- _Task goal_
I need the lines from the one containing "none -> blue brick G2:H2 level 1" through the last line of the entries retyped exactly, with no pictures among them.

[Object change listings]
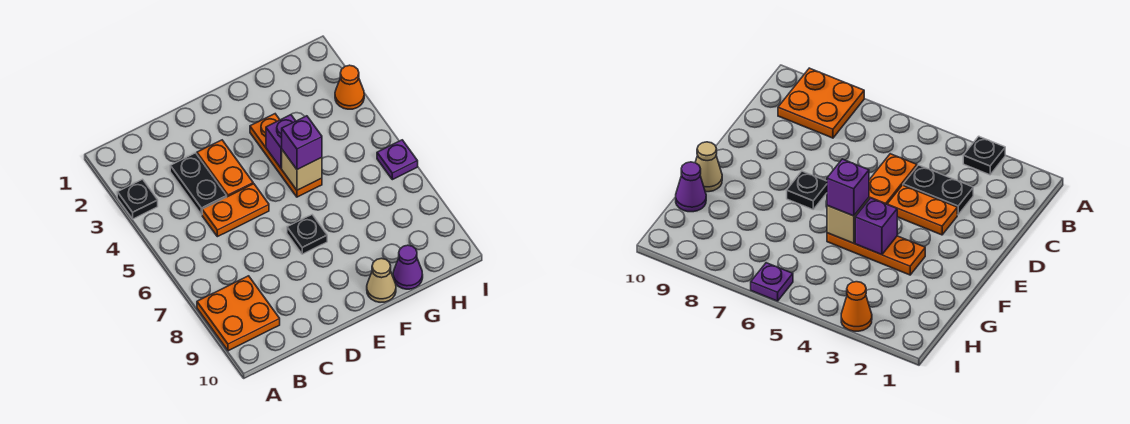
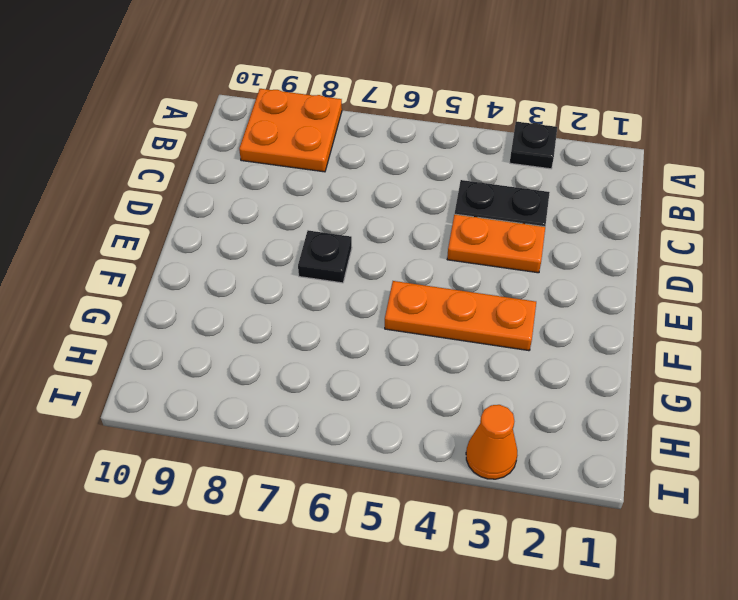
none -> orange plate C5:D5 level 1
none -> tan cone F10 level 1
none -> purple cone G10 level 1

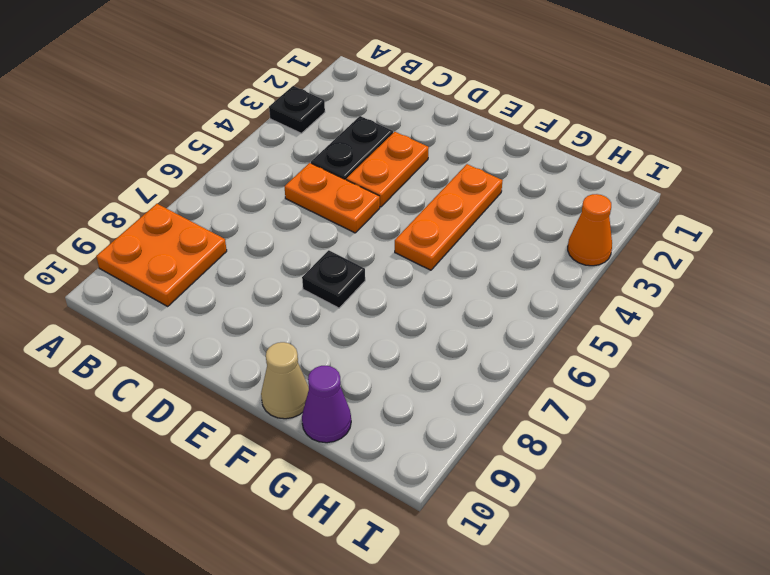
none -> purple plate I6 level 1
none -> purple brick F4 level 2
none -> tan brick F5 level 2

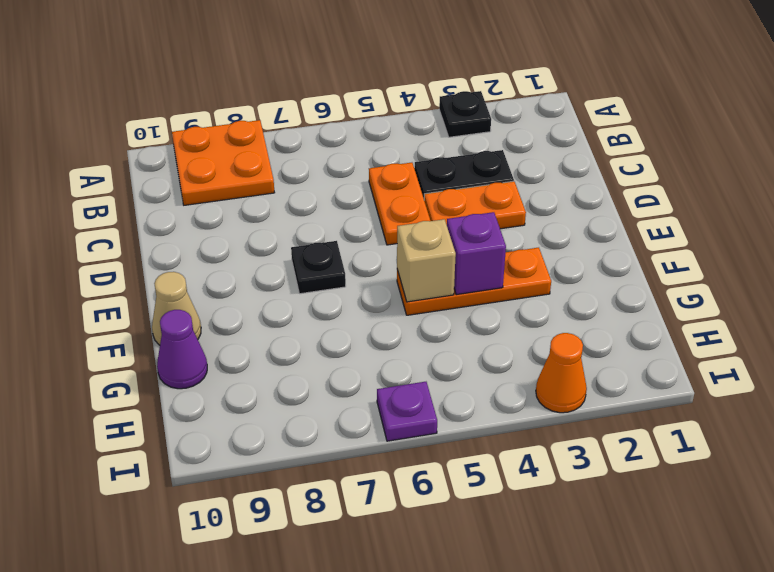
none -> purple brick F5 level 3

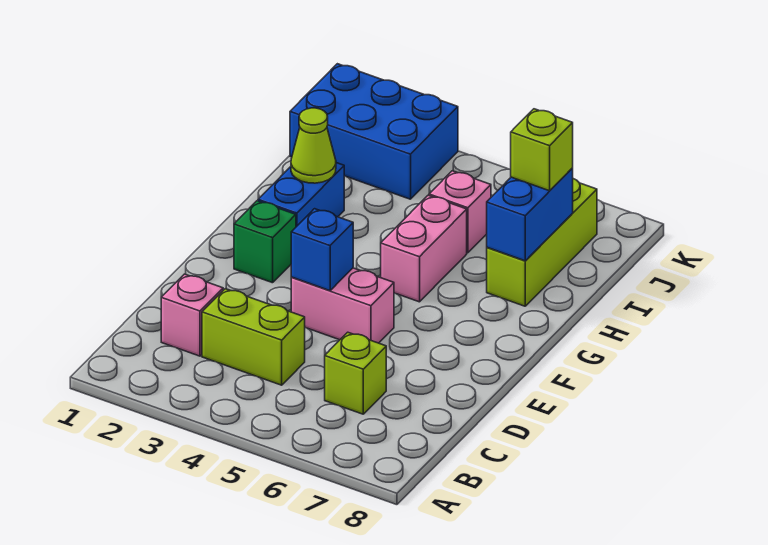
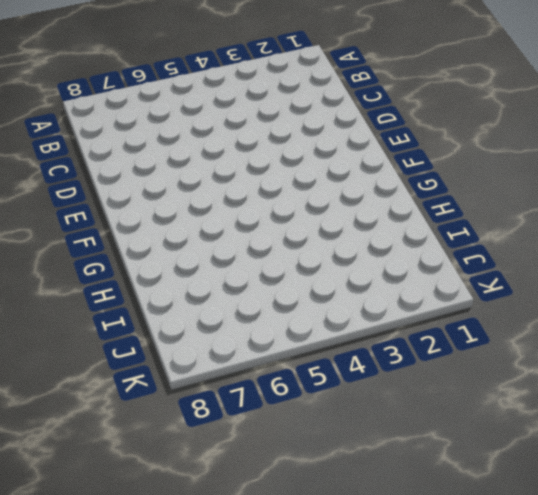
none -> pink brick C2 level 1
none -> lime brick C3:C4 level 1
none -> lime brick C6 level 1

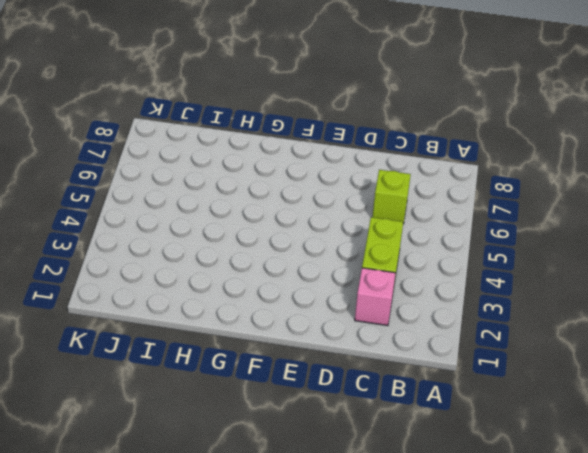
none -> pink brick E4:E5 level 1
none -> green brick F2 level 1
none -> blue brick G2:H2 level 1

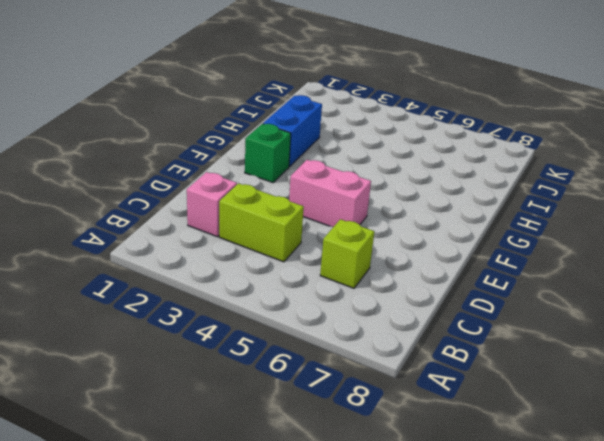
none -> pink brick G5:H5 level 1
none -> lime brick H7:J7 level 1
none -> pink brick I5 level 1

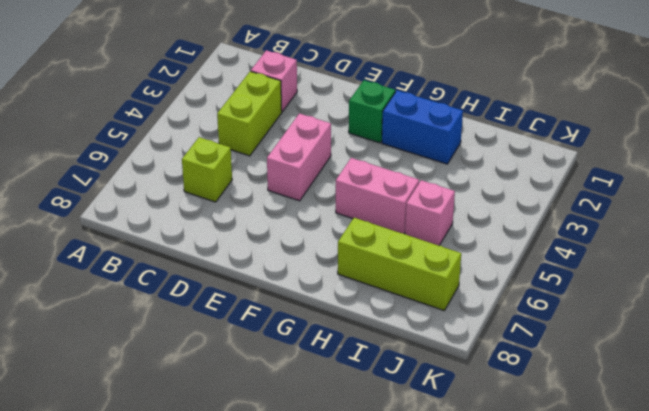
none -> blue brick J1:K3 level 1
none -> blue brick E4 level 2
none -> lime cone H2 level 2

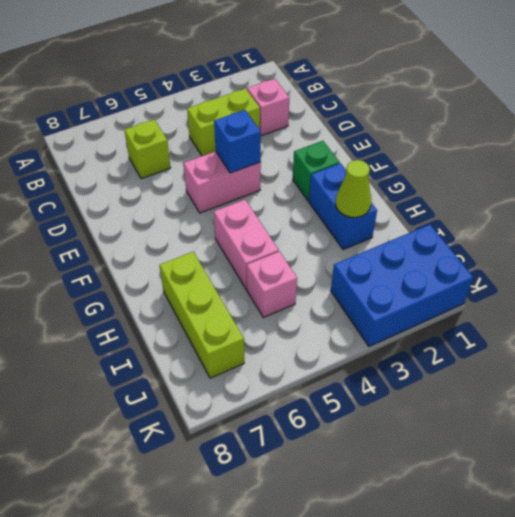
none -> blue brick H7:I7 level 2
none -> lime brick I7 level 3

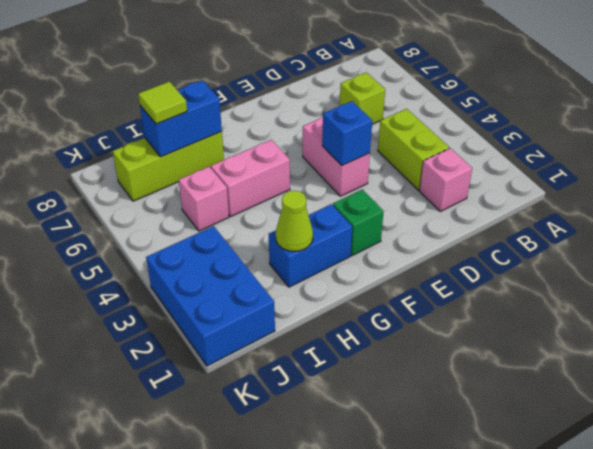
lime tile I7 level 3 -> lime brick I7 level 3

- _Output of the exercise_
none -> blue brick G2:H2 level 1

none -> pink brick G5:H5 level 1
none -> lime brick H7:J7 level 1
none -> pink brick I5 level 1

none -> blue brick J1:K3 level 1
none -> blue brick E4 level 2
none -> lime cone H2 level 2

none -> blue brick H7:I7 level 2
none -> lime brick I7 level 3

lime tile I7 level 3 -> lime brick I7 level 3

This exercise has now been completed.